Assignment:
Give back exactly the lines of the material below, starting with the line with "black gift: 0 -> 1" and going on through the line with "orange candle: 7 -> 9".

Data records:
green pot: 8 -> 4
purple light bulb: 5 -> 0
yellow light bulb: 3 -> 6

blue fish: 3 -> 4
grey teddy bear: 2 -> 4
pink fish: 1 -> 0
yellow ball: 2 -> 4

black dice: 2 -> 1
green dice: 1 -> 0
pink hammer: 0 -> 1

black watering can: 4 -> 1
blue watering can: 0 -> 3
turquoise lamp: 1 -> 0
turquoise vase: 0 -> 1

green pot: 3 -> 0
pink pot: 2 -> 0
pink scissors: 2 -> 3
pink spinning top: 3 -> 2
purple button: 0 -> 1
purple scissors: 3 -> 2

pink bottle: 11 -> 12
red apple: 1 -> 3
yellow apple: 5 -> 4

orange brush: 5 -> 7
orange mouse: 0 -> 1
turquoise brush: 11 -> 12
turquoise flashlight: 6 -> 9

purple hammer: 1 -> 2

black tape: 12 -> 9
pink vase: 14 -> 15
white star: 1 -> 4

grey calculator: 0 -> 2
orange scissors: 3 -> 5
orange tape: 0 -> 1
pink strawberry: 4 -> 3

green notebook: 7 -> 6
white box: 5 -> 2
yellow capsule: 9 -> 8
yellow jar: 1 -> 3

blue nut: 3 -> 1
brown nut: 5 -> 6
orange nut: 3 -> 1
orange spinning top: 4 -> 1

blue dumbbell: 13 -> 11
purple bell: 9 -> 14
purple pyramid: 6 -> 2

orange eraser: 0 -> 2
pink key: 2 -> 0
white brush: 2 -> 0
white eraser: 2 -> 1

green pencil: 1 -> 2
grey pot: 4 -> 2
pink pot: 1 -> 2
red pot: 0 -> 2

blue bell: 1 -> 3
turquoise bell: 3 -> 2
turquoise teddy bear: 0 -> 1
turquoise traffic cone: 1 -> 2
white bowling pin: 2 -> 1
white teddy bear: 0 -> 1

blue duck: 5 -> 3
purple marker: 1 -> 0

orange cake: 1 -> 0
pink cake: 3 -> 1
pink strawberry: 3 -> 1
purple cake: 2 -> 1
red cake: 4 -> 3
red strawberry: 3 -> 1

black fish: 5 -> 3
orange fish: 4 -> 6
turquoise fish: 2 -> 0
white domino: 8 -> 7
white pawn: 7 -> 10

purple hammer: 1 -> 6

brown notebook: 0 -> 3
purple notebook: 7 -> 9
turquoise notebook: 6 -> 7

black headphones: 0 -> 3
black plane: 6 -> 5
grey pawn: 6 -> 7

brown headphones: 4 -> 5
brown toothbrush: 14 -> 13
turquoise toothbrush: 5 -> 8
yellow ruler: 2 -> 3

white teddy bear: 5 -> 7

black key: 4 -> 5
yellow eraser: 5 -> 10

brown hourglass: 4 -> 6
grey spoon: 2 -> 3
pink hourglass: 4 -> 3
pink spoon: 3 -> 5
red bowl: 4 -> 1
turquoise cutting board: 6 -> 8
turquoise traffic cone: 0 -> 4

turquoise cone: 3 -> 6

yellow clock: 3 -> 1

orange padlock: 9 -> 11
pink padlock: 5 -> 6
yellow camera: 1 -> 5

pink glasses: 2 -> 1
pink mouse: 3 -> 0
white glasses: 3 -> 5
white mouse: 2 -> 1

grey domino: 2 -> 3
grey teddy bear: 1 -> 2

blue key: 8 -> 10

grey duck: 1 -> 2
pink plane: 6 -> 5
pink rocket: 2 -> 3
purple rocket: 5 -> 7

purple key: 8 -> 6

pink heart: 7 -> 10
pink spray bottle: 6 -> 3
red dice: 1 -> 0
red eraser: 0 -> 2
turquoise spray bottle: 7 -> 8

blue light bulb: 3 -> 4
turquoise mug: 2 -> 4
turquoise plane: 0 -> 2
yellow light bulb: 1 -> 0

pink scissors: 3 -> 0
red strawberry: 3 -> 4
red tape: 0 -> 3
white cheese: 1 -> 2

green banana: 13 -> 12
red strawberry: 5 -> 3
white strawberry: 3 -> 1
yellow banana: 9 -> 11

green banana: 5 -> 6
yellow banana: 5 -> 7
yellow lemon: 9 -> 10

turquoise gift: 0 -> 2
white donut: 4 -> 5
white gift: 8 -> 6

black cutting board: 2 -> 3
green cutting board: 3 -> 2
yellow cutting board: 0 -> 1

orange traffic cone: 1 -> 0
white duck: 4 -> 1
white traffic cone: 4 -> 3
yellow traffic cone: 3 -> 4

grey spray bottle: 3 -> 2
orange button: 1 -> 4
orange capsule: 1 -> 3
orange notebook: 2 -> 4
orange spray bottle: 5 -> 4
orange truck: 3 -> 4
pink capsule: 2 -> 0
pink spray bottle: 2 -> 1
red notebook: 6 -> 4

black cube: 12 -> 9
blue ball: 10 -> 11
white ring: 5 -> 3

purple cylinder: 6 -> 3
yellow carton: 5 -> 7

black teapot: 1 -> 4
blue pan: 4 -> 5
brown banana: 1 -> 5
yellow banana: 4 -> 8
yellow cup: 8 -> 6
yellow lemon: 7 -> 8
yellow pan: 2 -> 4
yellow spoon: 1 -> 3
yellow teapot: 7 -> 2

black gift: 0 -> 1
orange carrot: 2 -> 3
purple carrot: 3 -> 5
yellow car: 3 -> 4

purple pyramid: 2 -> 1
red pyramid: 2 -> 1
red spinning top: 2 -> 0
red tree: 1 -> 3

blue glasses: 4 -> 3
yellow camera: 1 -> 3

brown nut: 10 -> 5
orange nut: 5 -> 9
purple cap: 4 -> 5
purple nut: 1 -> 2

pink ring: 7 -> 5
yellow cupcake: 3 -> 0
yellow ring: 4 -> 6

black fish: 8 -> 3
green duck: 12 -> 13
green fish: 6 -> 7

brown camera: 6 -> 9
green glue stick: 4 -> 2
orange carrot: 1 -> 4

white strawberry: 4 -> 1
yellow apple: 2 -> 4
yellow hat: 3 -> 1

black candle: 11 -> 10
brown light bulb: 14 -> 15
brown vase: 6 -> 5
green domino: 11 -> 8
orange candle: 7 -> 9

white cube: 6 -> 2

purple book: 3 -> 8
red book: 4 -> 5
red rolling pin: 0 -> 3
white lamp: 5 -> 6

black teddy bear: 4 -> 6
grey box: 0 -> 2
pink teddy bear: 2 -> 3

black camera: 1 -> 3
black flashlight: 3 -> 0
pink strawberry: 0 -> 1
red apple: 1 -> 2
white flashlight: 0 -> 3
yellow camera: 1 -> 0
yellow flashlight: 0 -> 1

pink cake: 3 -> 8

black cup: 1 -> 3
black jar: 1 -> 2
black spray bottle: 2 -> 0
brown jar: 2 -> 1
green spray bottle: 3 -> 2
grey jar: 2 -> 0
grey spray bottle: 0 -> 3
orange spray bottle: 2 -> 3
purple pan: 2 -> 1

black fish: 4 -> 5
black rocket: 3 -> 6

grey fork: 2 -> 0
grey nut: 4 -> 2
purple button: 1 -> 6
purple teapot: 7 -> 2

Response area:
black gift: 0 -> 1
orange carrot: 2 -> 3
purple carrot: 3 -> 5
yellow car: 3 -> 4

purple pyramid: 2 -> 1
red pyramid: 2 -> 1
red spinning top: 2 -> 0
red tree: 1 -> 3

blue glasses: 4 -> 3
yellow camera: 1 -> 3

brown nut: 10 -> 5
orange nut: 5 -> 9
purple cap: 4 -> 5
purple nut: 1 -> 2

pink ring: 7 -> 5
yellow cupcake: 3 -> 0
yellow ring: 4 -> 6

black fish: 8 -> 3
green duck: 12 -> 13
green fish: 6 -> 7

brown camera: 6 -> 9
green glue stick: 4 -> 2
orange carrot: 1 -> 4

white strawberry: 4 -> 1
yellow apple: 2 -> 4
yellow hat: 3 -> 1

black candle: 11 -> 10
brown light bulb: 14 -> 15
brown vase: 6 -> 5
green domino: 11 -> 8
orange candle: 7 -> 9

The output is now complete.